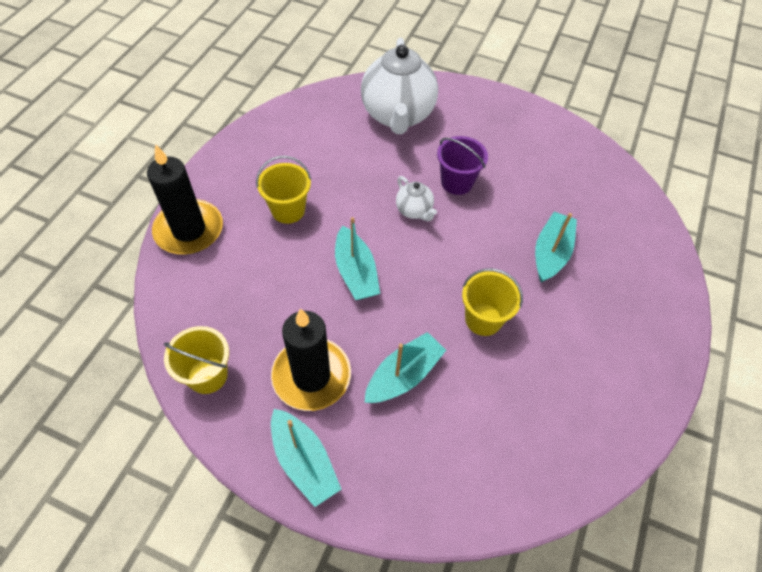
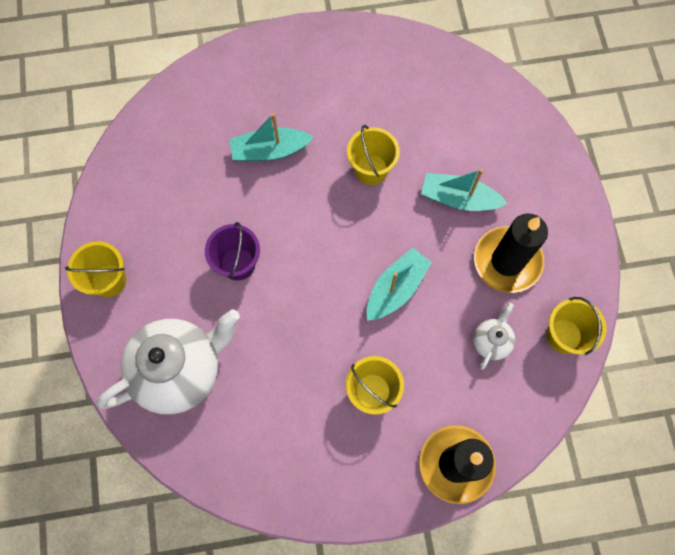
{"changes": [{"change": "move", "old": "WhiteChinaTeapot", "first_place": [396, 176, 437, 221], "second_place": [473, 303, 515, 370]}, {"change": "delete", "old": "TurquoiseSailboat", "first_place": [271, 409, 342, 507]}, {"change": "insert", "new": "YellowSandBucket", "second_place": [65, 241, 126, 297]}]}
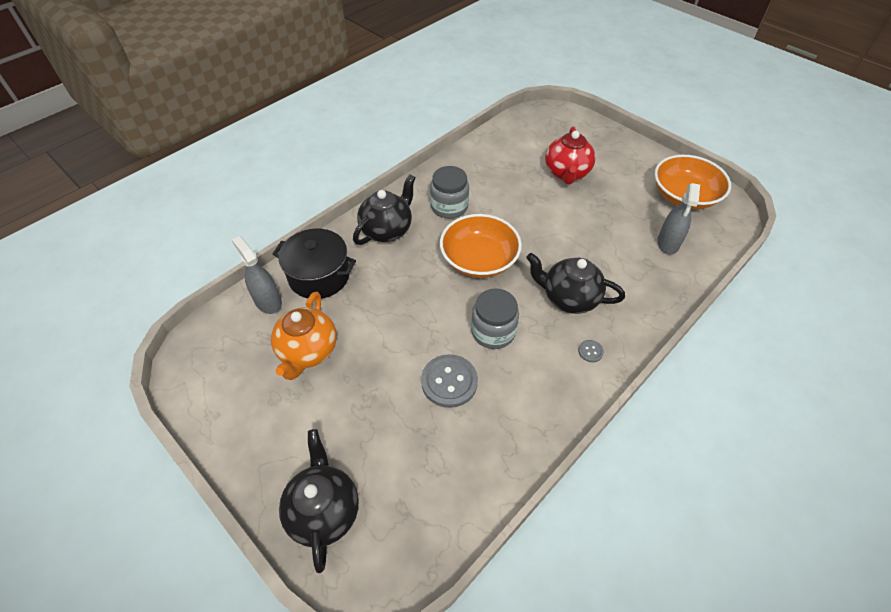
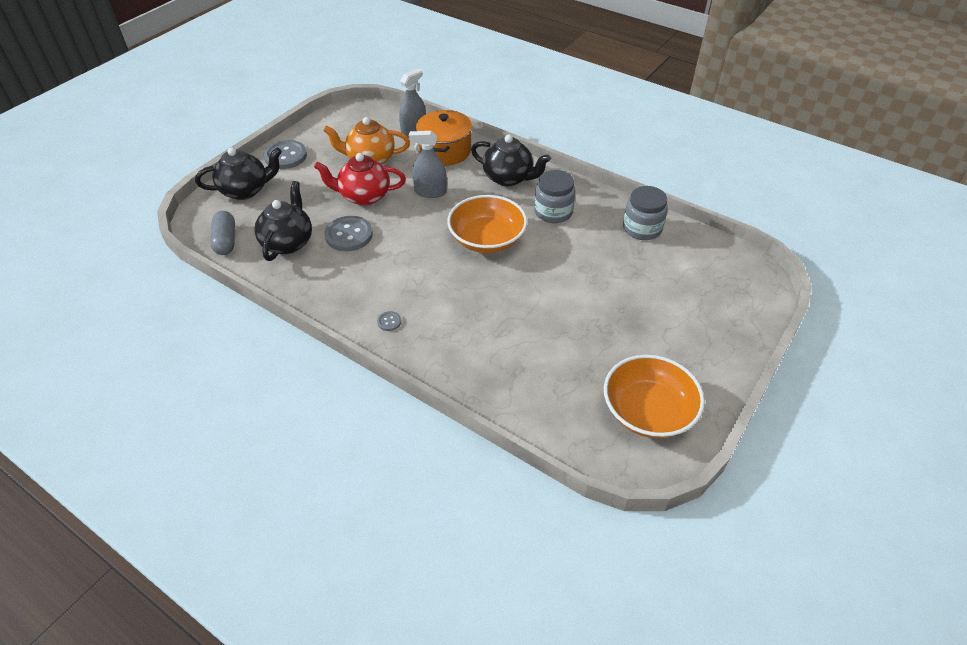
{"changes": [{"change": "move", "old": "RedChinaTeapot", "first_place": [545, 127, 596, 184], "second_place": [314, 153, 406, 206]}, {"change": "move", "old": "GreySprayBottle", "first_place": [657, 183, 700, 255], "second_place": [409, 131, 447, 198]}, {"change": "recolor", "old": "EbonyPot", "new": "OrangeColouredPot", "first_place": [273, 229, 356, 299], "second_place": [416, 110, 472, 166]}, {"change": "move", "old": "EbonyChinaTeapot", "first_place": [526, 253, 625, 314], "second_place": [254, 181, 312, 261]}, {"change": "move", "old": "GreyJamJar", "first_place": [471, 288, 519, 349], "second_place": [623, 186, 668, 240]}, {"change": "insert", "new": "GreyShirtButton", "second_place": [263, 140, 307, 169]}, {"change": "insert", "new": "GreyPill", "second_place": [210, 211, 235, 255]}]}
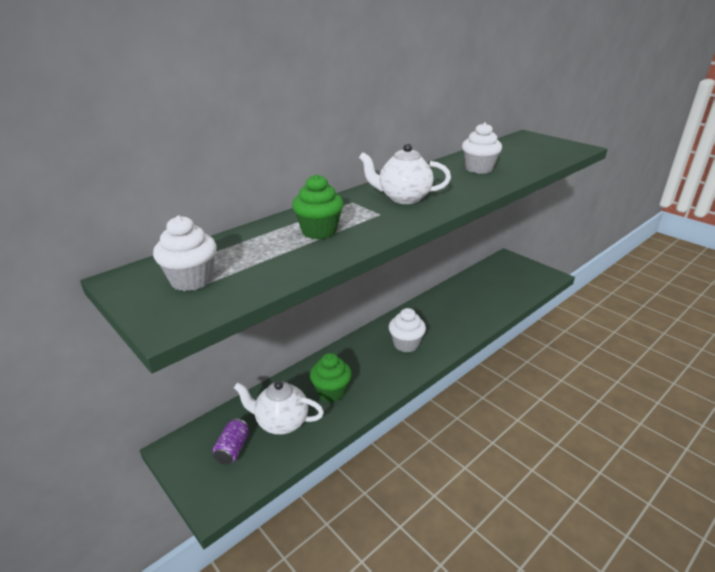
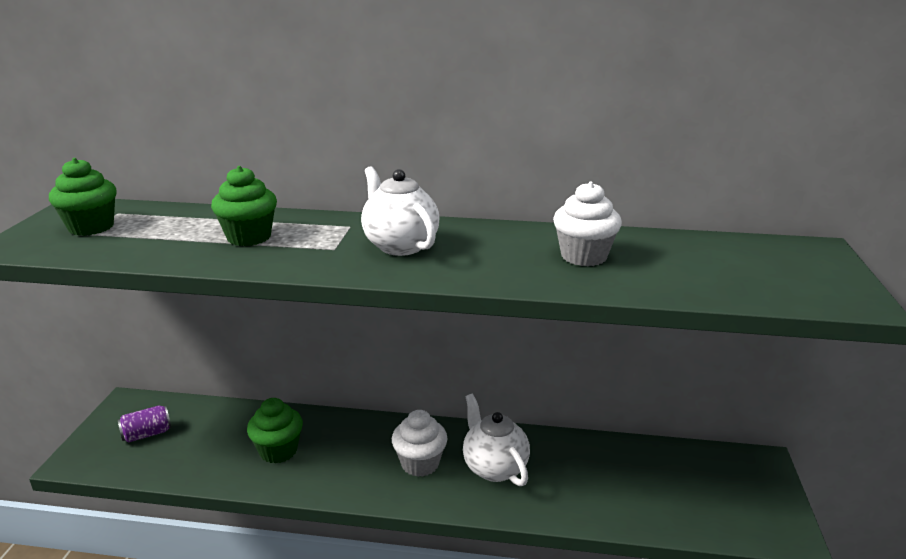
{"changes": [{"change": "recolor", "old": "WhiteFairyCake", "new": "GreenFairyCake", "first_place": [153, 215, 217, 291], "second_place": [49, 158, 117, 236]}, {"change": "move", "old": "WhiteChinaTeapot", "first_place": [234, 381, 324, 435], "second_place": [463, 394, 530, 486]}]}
___
- Task description -
A faithful copy of all the data above is required, printed exactly and with no pictures.

- Task solution -
{"changes": [{"change": "move", "old": "WhiteChinaTeapot", "first_place": [396, 176, 437, 221], "second_place": [473, 303, 515, 370]}, {"change": "delete", "old": "TurquoiseSailboat", "first_place": [271, 409, 342, 507]}, {"change": "insert", "new": "YellowSandBucket", "second_place": [65, 241, 126, 297]}]}
{"changes": [{"change": "move", "old": "RedChinaTeapot", "first_place": [545, 127, 596, 184], "second_place": [314, 153, 406, 206]}, {"change": "move", "old": "GreySprayBottle", "first_place": [657, 183, 700, 255], "second_place": [409, 131, 447, 198]}, {"change": "recolor", "old": "EbonyPot", "new": "OrangeColouredPot", "first_place": [273, 229, 356, 299], "second_place": [416, 110, 472, 166]}, {"change": "move", "old": "EbonyChinaTeapot", "first_place": [526, 253, 625, 314], "second_place": [254, 181, 312, 261]}, {"change": "move", "old": "GreyJamJar", "first_place": [471, 288, 519, 349], "second_place": [623, 186, 668, 240]}, {"change": "insert", "new": "GreyShirtButton", "second_place": [263, 140, 307, 169]}, {"change": "insert", "new": "GreyPill", "second_place": [210, 211, 235, 255]}]}
{"changes": [{"change": "recolor", "old": "WhiteFairyCake", "new": "GreenFairyCake", "first_place": [153, 215, 217, 291], "second_place": [49, 158, 117, 236]}, {"change": "move", "old": "WhiteChinaTeapot", "first_place": [234, 381, 324, 435], "second_place": [463, 394, 530, 486]}]}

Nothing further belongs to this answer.